> _Entries supplied_
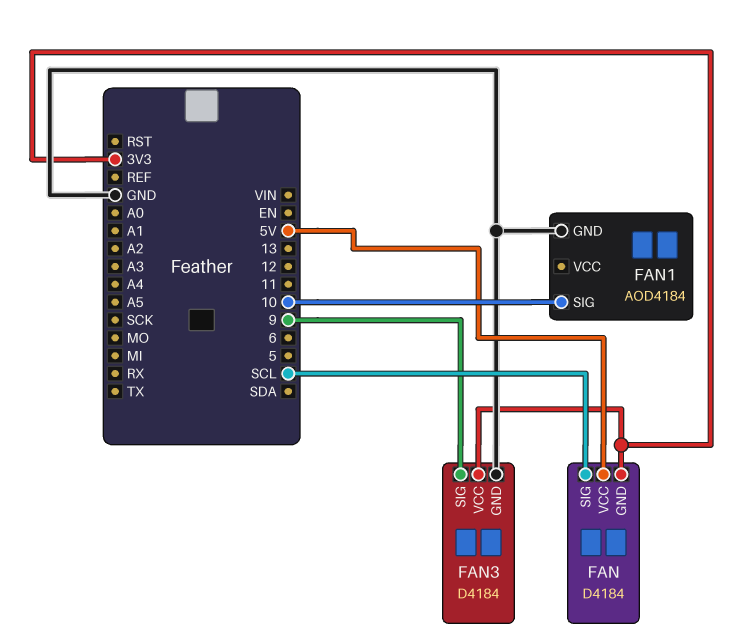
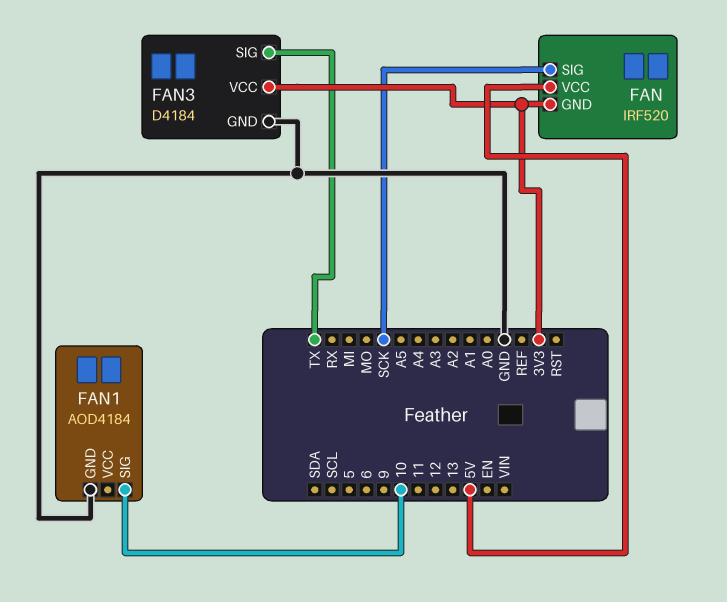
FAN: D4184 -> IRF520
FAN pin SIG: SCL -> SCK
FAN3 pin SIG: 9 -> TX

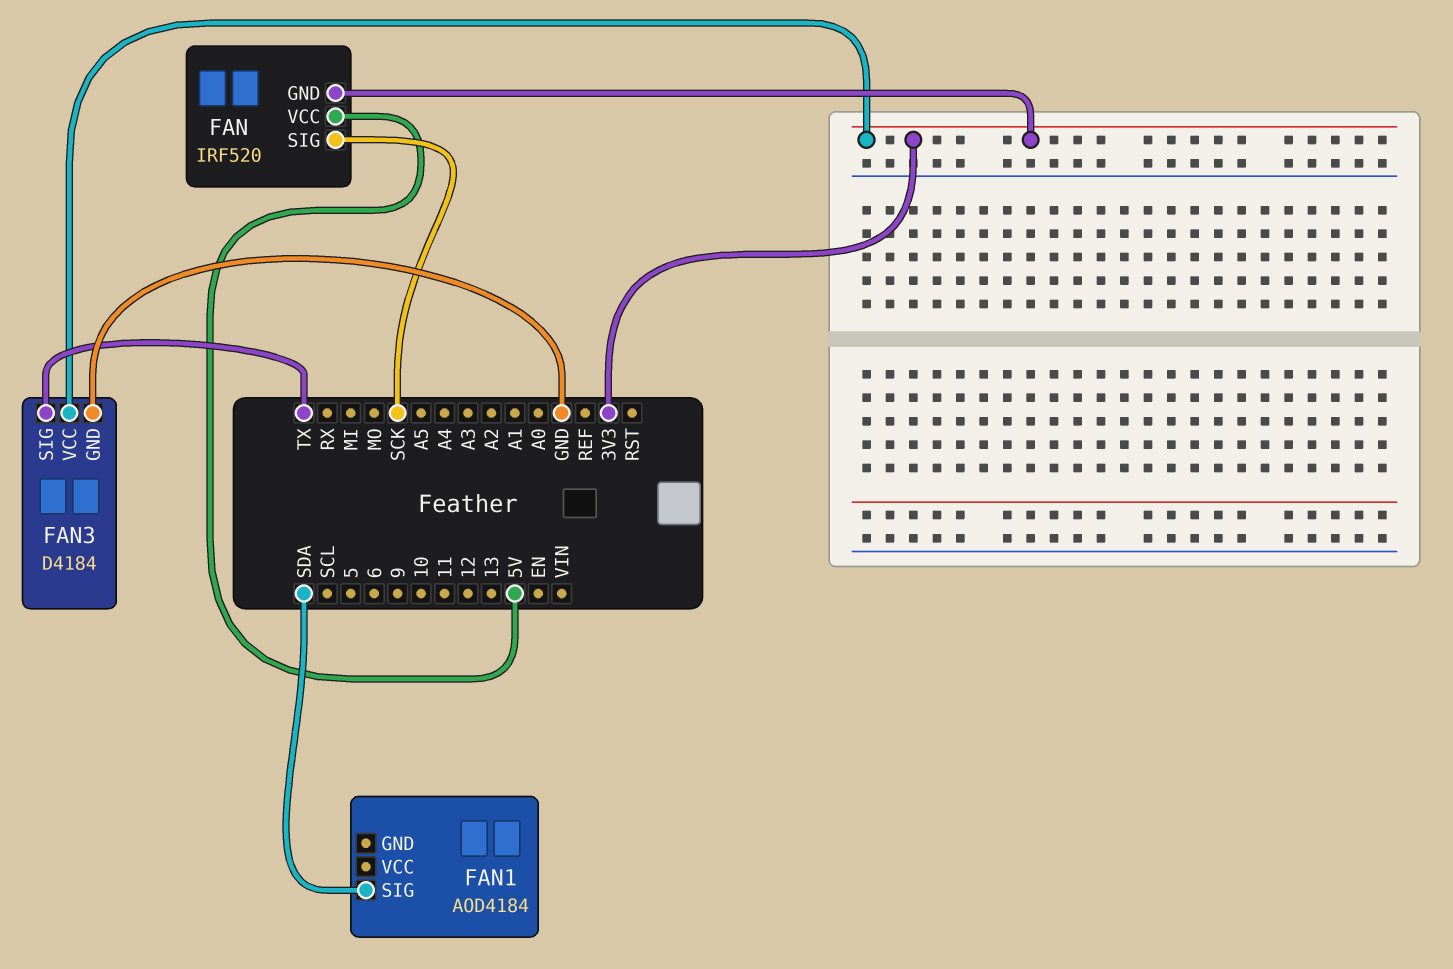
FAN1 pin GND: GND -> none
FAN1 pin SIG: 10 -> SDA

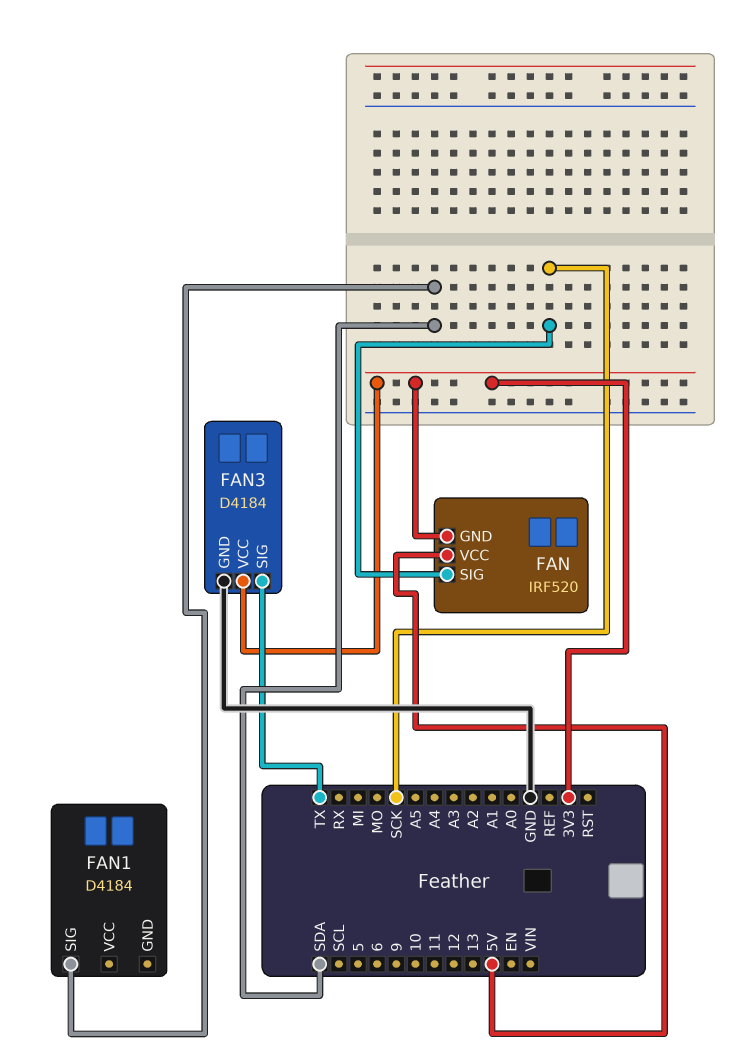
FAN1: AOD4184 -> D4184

> _Work request_
What the answer needs is every record above, exactly as written, and no pictures.

> _Written reply_
FAN: D4184 -> IRF520
FAN pin SIG: SCL -> SCK
FAN3 pin SIG: 9 -> TX

FAN1 pin GND: GND -> none
FAN1 pin SIG: 10 -> SDA

FAN1: AOD4184 -> D4184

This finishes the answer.